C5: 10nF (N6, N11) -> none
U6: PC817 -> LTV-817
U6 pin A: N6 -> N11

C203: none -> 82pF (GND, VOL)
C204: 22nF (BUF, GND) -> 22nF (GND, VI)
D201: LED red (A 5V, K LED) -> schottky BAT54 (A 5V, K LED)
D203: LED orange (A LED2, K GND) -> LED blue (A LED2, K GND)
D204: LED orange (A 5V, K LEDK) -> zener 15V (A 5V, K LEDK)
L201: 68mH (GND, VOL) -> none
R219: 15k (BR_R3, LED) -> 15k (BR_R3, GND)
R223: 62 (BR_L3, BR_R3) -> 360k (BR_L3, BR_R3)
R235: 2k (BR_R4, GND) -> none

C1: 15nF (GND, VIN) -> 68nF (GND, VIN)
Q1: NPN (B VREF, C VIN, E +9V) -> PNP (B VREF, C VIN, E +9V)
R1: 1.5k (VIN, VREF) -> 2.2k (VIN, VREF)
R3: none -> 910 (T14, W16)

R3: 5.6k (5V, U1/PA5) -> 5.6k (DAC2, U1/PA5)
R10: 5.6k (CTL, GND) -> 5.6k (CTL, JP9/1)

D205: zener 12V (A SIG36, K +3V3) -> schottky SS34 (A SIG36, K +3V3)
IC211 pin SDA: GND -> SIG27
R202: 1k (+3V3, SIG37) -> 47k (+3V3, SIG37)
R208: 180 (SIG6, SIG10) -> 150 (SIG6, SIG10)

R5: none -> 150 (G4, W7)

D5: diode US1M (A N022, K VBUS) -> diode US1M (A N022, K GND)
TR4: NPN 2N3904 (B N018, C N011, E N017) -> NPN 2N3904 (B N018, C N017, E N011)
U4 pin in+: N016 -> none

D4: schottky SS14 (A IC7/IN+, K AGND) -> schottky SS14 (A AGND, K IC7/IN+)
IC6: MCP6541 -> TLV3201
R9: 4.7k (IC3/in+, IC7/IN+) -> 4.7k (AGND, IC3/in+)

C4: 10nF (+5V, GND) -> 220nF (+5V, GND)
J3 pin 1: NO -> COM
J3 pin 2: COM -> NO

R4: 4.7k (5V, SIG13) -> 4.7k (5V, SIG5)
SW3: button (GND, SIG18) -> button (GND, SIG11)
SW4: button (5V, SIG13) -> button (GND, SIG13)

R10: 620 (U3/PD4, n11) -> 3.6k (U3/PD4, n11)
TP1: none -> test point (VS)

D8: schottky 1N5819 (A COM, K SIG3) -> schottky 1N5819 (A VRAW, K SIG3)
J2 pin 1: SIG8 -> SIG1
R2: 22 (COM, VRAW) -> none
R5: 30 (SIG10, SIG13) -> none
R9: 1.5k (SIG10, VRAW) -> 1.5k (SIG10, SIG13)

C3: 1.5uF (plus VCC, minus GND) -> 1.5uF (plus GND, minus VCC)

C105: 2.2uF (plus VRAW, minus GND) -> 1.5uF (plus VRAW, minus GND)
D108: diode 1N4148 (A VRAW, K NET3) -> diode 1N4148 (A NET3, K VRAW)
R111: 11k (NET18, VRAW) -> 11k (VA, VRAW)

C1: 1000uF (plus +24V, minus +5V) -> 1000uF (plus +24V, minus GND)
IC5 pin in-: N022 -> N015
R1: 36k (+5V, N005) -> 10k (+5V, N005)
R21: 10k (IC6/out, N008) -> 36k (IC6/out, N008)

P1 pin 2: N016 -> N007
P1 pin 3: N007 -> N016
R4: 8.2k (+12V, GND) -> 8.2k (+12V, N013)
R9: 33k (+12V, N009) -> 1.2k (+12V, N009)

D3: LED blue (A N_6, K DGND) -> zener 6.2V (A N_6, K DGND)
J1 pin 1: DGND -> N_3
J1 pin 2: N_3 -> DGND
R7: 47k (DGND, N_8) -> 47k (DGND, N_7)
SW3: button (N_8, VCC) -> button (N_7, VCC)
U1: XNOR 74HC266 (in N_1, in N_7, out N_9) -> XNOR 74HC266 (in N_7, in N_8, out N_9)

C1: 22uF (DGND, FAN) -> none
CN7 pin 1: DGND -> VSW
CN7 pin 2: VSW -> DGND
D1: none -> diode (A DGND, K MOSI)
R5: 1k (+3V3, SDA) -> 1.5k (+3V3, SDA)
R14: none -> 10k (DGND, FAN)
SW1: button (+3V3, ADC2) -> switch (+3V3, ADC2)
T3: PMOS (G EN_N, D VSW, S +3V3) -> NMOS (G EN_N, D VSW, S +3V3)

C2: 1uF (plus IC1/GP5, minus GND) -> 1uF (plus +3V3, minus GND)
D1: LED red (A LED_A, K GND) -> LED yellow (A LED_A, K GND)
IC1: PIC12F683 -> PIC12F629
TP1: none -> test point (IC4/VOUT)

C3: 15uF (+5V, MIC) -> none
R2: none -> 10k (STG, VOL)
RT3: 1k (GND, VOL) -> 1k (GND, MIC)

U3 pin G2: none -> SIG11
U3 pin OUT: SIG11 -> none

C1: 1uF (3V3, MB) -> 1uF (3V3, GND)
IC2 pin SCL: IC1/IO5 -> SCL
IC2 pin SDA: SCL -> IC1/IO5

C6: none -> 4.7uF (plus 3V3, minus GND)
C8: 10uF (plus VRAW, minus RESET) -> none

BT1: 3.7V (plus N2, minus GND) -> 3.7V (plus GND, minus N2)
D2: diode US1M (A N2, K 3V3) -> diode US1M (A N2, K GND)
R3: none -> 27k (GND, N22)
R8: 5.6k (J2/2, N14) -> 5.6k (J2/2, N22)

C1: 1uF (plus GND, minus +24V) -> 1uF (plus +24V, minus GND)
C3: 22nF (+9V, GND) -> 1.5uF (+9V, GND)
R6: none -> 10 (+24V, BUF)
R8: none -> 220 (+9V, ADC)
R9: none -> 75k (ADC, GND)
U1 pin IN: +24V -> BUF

TASK OBJECTIVE - Print the entries again so that each one matches exactly.

ANSWER FOR THIS EXERCISE -
C5: 10nF (N6, N11) -> none
U6: PC817 -> LTV-817
U6 pin A: N6 -> N11

C203: none -> 82pF (GND, VOL)
C204: 22nF (BUF, GND) -> 22nF (GND, VI)
D201: LED red (A 5V, K LED) -> schottky BAT54 (A 5V, K LED)
D203: LED orange (A LED2, K GND) -> LED blue (A LED2, K GND)
D204: LED orange (A 5V, K LEDK) -> zener 15V (A 5V, K LEDK)
L201: 68mH (GND, VOL) -> none
R219: 15k (BR_R3, LED) -> 15k (BR_R3, GND)
R223: 62 (BR_L3, BR_R3) -> 360k (BR_L3, BR_R3)
R235: 2k (BR_R4, GND) -> none

C1: 15nF (GND, VIN) -> 68nF (GND, VIN)
Q1: NPN (B VREF, C VIN, E +9V) -> PNP (B VREF, C VIN, E +9V)
R1: 1.5k (VIN, VREF) -> 2.2k (VIN, VREF)
R3: none -> 910 (T14, W16)

R3: 5.6k (5V, U1/PA5) -> 5.6k (DAC2, U1/PA5)
R10: 5.6k (CTL, GND) -> 5.6k (CTL, JP9/1)

D205: zener 12V (A SIG36, K +3V3) -> schottky SS34 (A SIG36, K +3V3)
IC211 pin SDA: GND -> SIG27
R202: 1k (+3V3, SIG37) -> 47k (+3V3, SIG37)
R208: 180 (SIG6, SIG10) -> 150 (SIG6, SIG10)

R5: none -> 150 (G4, W7)

D5: diode US1M (A N022, K VBUS) -> diode US1M (A N022, K GND)
TR4: NPN 2N3904 (B N018, C N011, E N017) -> NPN 2N3904 (B N018, C N017, E N011)
U4 pin in+: N016 -> none

D4: schottky SS14 (A IC7/IN+, K AGND) -> schottky SS14 (A AGND, K IC7/IN+)
IC6: MCP6541 -> TLV3201
R9: 4.7k (IC3/in+, IC7/IN+) -> 4.7k (AGND, IC3/in+)

C4: 10nF (+5V, GND) -> 220nF (+5V, GND)
J3 pin 1: NO -> COM
J3 pin 2: COM -> NO

R4: 4.7k (5V, SIG13) -> 4.7k (5V, SIG5)
SW3: button (GND, SIG18) -> button (GND, SIG11)
SW4: button (5V, SIG13) -> button (GND, SIG13)

R10: 620 (U3/PD4, n11) -> 3.6k (U3/PD4, n11)
TP1: none -> test point (VS)

D8: schottky 1N5819 (A COM, K SIG3) -> schottky 1N5819 (A VRAW, K SIG3)
J2 pin 1: SIG8 -> SIG1
R2: 22 (COM, VRAW) -> none
R5: 30 (SIG10, SIG13) -> none
R9: 1.5k (SIG10, VRAW) -> 1.5k (SIG10, SIG13)

C3: 1.5uF (plus VCC, minus GND) -> 1.5uF (plus GND, minus VCC)

C105: 2.2uF (plus VRAW, minus GND) -> 1.5uF (plus VRAW, minus GND)
D108: diode 1N4148 (A VRAW, K NET3) -> diode 1N4148 (A NET3, K VRAW)
R111: 11k (NET18, VRAW) -> 11k (VA, VRAW)

C1: 1000uF (plus +24V, minus +5V) -> 1000uF (plus +24V, minus GND)
IC5 pin in-: N022 -> N015
R1: 36k (+5V, N005) -> 10k (+5V, N005)
R21: 10k (IC6/out, N008) -> 36k (IC6/out, N008)

P1 pin 2: N016 -> N007
P1 pin 3: N007 -> N016
R4: 8.2k (+12V, GND) -> 8.2k (+12V, N013)
R9: 33k (+12V, N009) -> 1.2k (+12V, N009)

D3: LED blue (A N_6, K DGND) -> zener 6.2V (A N_6, K DGND)
J1 pin 1: DGND -> N_3
J1 pin 2: N_3 -> DGND
R7: 47k (DGND, N_8) -> 47k (DGND, N_7)
SW3: button (N_8, VCC) -> button (N_7, VCC)
U1: XNOR 74HC266 (in N_1, in N_7, out N_9) -> XNOR 74HC266 (in N_7, in N_8, out N_9)

C1: 22uF (DGND, FAN) -> none
CN7 pin 1: DGND -> VSW
CN7 pin 2: VSW -> DGND
D1: none -> diode (A DGND, K MOSI)
R5: 1k (+3V3, SDA) -> 1.5k (+3V3, SDA)
R14: none -> 10k (DGND, FAN)
SW1: button (+3V3, ADC2) -> switch (+3V3, ADC2)
T3: PMOS (G EN_N, D VSW, S +3V3) -> NMOS (G EN_N, D VSW, S +3V3)

C2: 1uF (plus IC1/GP5, minus GND) -> 1uF (plus +3V3, minus GND)
D1: LED red (A LED_A, K GND) -> LED yellow (A LED_A, K GND)
IC1: PIC12F683 -> PIC12F629
TP1: none -> test point (IC4/VOUT)

C3: 15uF (+5V, MIC) -> none
R2: none -> 10k (STG, VOL)
RT3: 1k (GND, VOL) -> 1k (GND, MIC)

U3 pin G2: none -> SIG11
U3 pin OUT: SIG11 -> none

C1: 1uF (3V3, MB) -> 1uF (3V3, GND)
IC2 pin SCL: IC1/IO5 -> SCL
IC2 pin SDA: SCL -> IC1/IO5

C6: none -> 4.7uF (plus 3V3, minus GND)
C8: 10uF (plus VRAW, minus RESET) -> none

BT1: 3.7V (plus N2, minus GND) -> 3.7V (plus GND, minus N2)
D2: diode US1M (A N2, K 3V3) -> diode US1M (A N2, K GND)
R3: none -> 27k (GND, N22)
R8: 5.6k (J2/2, N14) -> 5.6k (J2/2, N22)

C1: 1uF (plus GND, minus +24V) -> 1uF (plus +24V, minus GND)
C3: 22nF (+9V, GND) -> 1.5uF (+9V, GND)
R6: none -> 10 (+24V, BUF)
R8: none -> 220 (+9V, ADC)
R9: none -> 75k (ADC, GND)
U1 pin IN: +24V -> BUF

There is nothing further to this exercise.